Exercise description: Copy every line of the listing below word for word, omitting the picture lines.

Dataset entries

<<<<

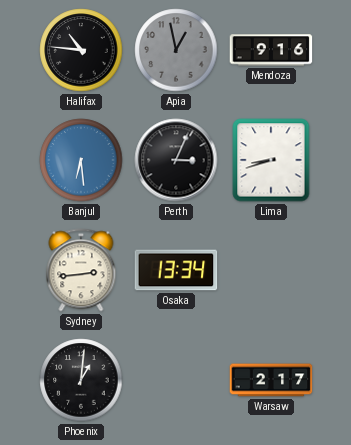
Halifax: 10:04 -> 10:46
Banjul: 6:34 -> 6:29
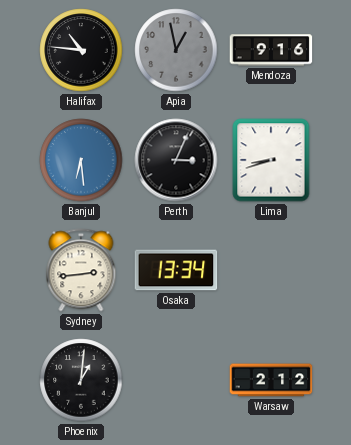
Warsaw: 2:17 -> 2:12
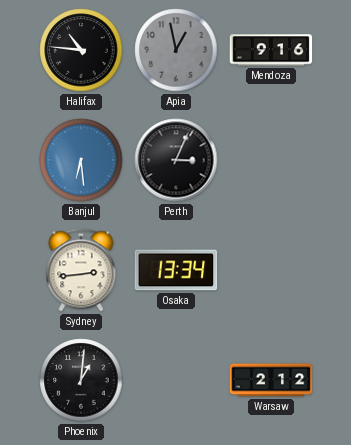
Lima: 8:42 -> none
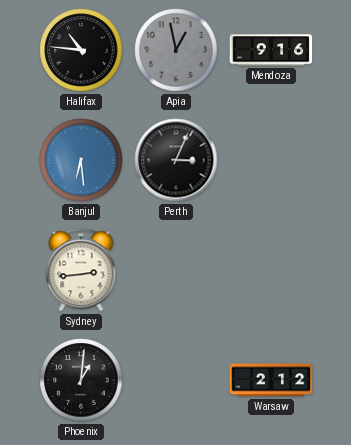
Osaka: 13:34 -> none
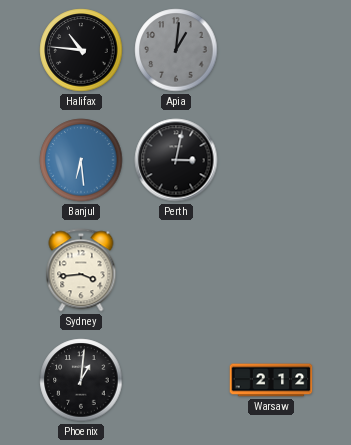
Apia: 12:58 -> 1:01
Mendoza: 9:16 -> none
Perth: 3:04 -> 3:02
Sydney: 2:44 -> 3:44
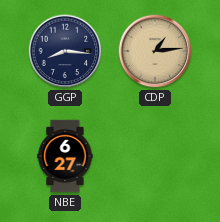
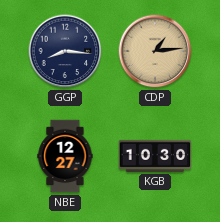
NBE: 6:27 -> 12:27
KGB: none -> 10:30
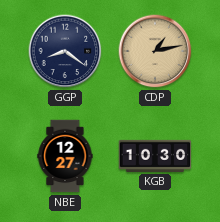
GGP: 8:16 -> 8:21
CDP: 1:14 -> 1:13
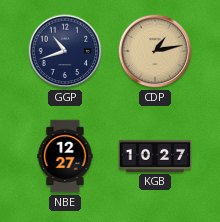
GGP: 8:21 -> 10:42
KGB: 10:30 -> 10:27
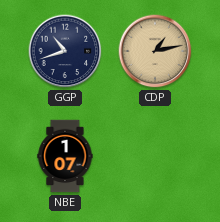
NBE: 12:27 -> 1:07
KGB: 10:27 -> none
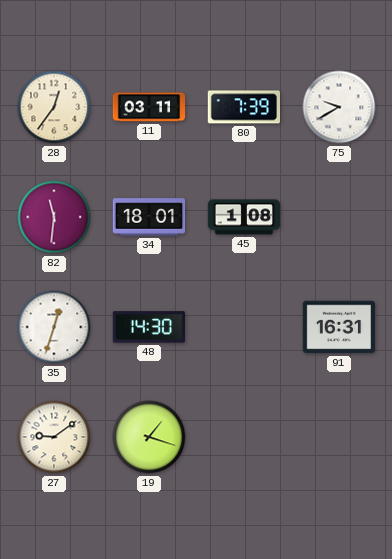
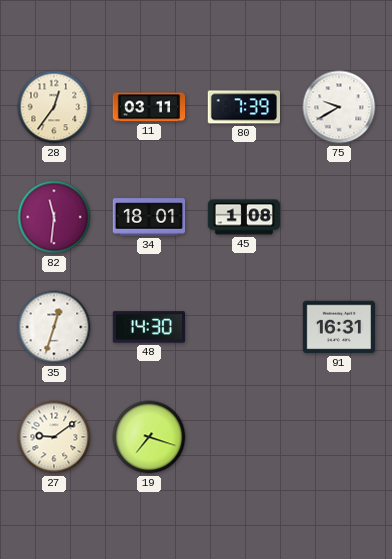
19: 1:18 -> 7:18
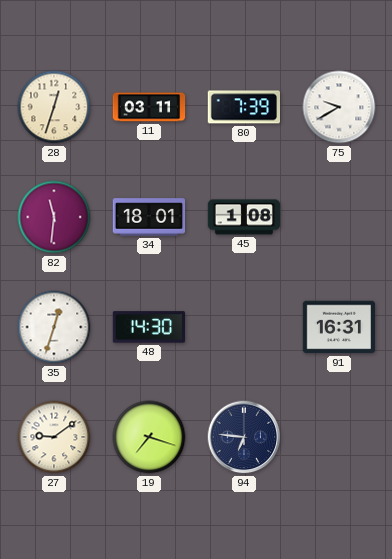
28: 12:36 -> 12:33
94: none -> 6:46
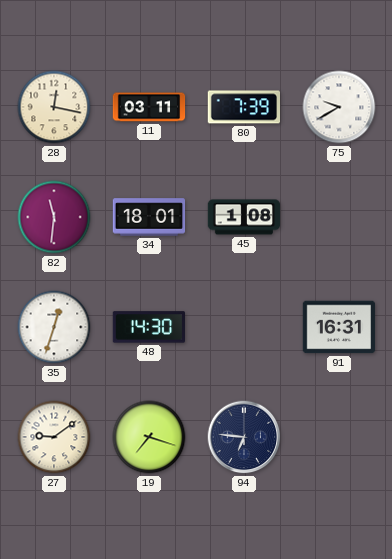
28: 12:33 -> 12:17
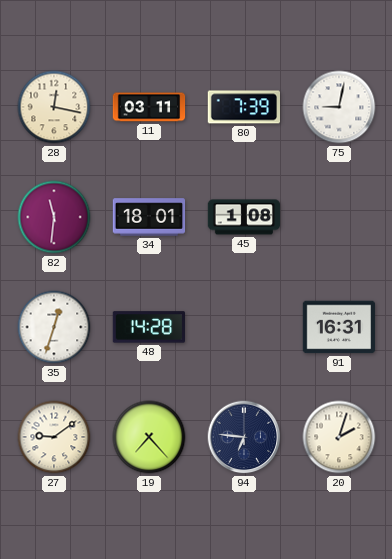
75: 9:40 -> 9:02
48: 14:30 -> 14:28
19: 7:18 -> 7:23
20: none -> 2:03
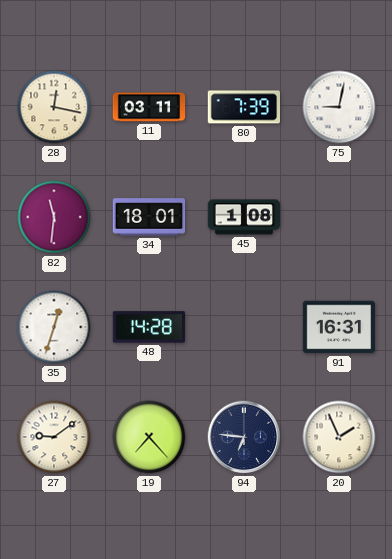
20: 2:03 -> 1:56
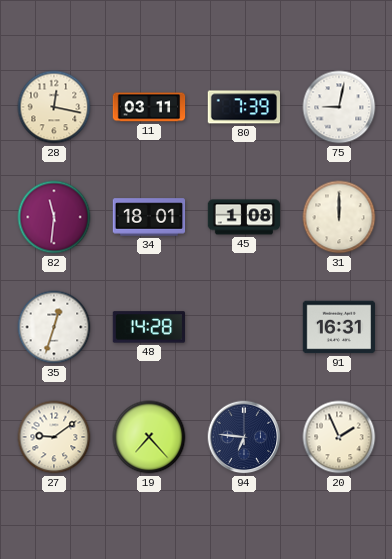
31: none -> 12:00
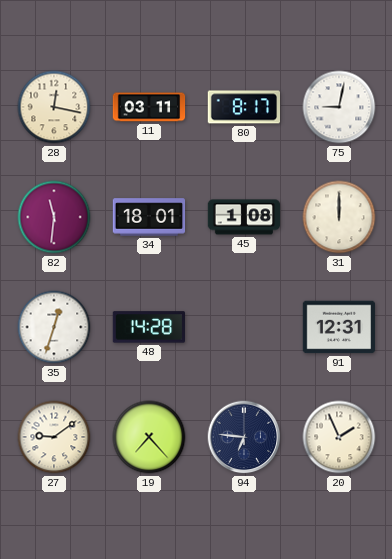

>>>>

Worked answer:
Halifax: 10:04 -> 10:46
Banjul: 6:34 -> 6:29
Warsaw: 2:17 -> 2:12
Lima: 8:42 -> none
Osaka: 13:34 -> none
Apia: 12:58 -> 1:01
Mendoza: 9:16 -> none
Perth: 3:04 -> 3:02
Sydney: 2:44 -> 3:44
NBE: 6:27 -> 12:27
KGB: none -> 10:30
GGP: 8:16 -> 8:21
CDP: 1:14 -> 1:13
GGP: 8:21 -> 10:42
KGB: 10:30 -> 10:27
NBE: 12:27 -> 1:07
KGB: 10:27 -> none
19: 1:18 -> 7:18
28: 12:36 -> 12:33
94: none -> 6:46
28: 12:33 -> 12:17
75: 9:40 -> 9:02
48: 14:30 -> 14:28
19: 7:18 -> 7:23
20: none -> 2:03
20: 2:03 -> 1:56
31: none -> 12:00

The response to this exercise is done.